Data for this exercise START

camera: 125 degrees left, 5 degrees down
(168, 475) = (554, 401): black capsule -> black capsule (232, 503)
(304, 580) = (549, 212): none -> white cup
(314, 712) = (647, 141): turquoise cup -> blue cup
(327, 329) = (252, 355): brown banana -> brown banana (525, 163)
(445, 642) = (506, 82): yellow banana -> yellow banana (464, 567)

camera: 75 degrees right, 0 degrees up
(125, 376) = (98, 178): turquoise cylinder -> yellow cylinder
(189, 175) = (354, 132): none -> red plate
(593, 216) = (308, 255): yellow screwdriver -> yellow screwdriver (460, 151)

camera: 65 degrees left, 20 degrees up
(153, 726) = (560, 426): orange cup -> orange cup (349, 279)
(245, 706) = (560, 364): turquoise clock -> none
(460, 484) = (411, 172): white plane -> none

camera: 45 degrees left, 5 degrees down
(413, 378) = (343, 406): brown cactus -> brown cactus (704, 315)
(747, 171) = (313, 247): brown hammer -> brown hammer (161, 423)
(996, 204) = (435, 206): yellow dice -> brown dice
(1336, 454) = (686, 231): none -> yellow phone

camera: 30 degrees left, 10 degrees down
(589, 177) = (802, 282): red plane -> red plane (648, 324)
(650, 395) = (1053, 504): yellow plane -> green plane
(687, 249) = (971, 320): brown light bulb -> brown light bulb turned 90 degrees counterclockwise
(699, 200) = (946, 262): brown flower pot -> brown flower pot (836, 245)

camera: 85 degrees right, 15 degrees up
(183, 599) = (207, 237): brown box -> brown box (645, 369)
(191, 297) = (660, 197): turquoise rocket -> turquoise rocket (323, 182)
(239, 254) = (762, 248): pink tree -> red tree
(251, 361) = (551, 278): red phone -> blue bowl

Data for this exercise END

◆ About this exercise ◆
Beginning with the line holding "(314, 712) = (647, 141): turquoise" and ending with the line holding "(245, 706) = (560, 364): turquoise", write out the stretch of material above exactly; add no further lines.

◆ Response ◆
(314, 712) = (647, 141): turquoise cup -> blue cup
(327, 329) = (252, 355): brown banana -> brown banana (525, 163)
(445, 642) = (506, 82): yellow banana -> yellow banana (464, 567)

camera: 75 degrees right, 0 degrees up
(125, 376) = (98, 178): turquoise cylinder -> yellow cylinder
(189, 175) = (354, 132): none -> red plate
(593, 216) = (308, 255): yellow screwdriver -> yellow screwdriver (460, 151)

camera: 65 degrees left, 20 degrees up
(153, 726) = (560, 426): orange cup -> orange cup (349, 279)
(245, 706) = (560, 364): turquoise clock -> none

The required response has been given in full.